__Work instruction__:
Copy the data exactly, pictures aside.

[Input data Boundary: Start]

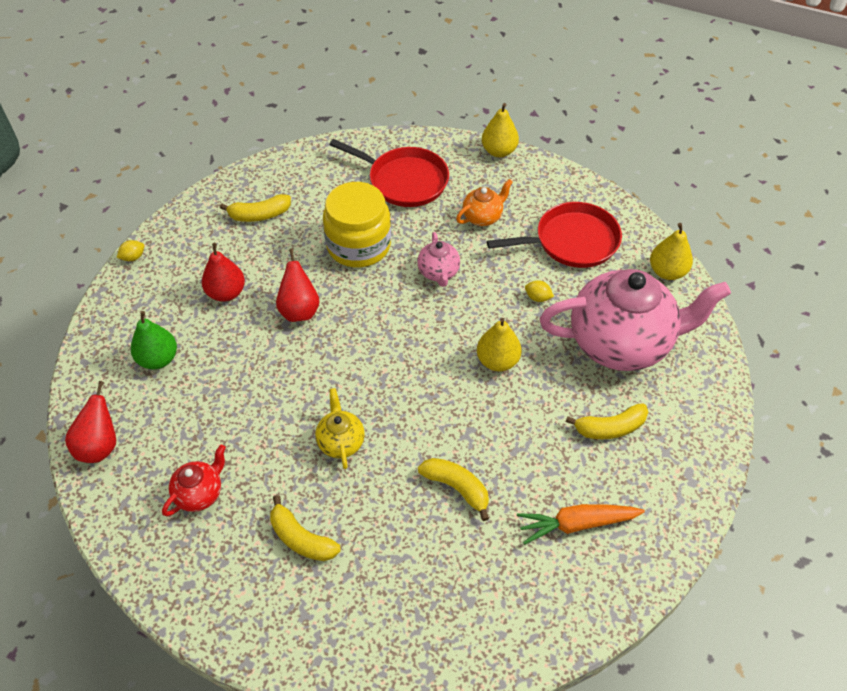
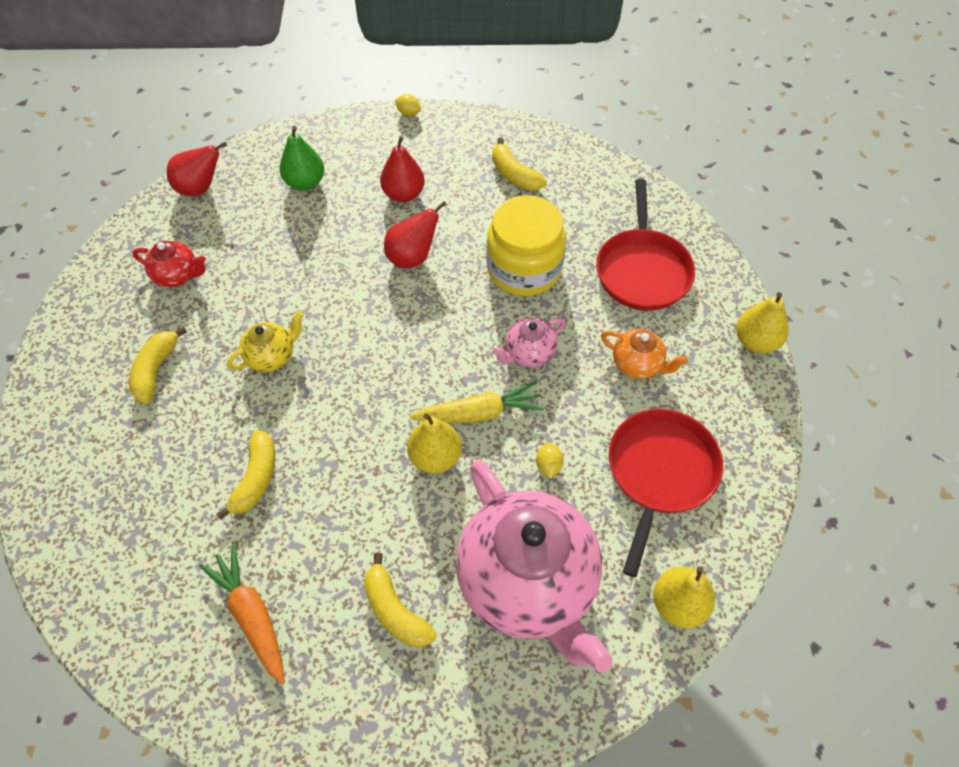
camera: 65 degrees right, 5 degrees up
(473, 321) = (479, 413): none -> yellow carrot
(572, 241) = (660, 472): red pan -> red pan turned 120 degrees counterclockwise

[Input data Boundary: End]

__Written response__:
camera: 65 degrees right, 5 degrees up
(473, 321) = (479, 413): none -> yellow carrot
(572, 241) = (660, 472): red pan -> red pan turned 120 degrees counterclockwise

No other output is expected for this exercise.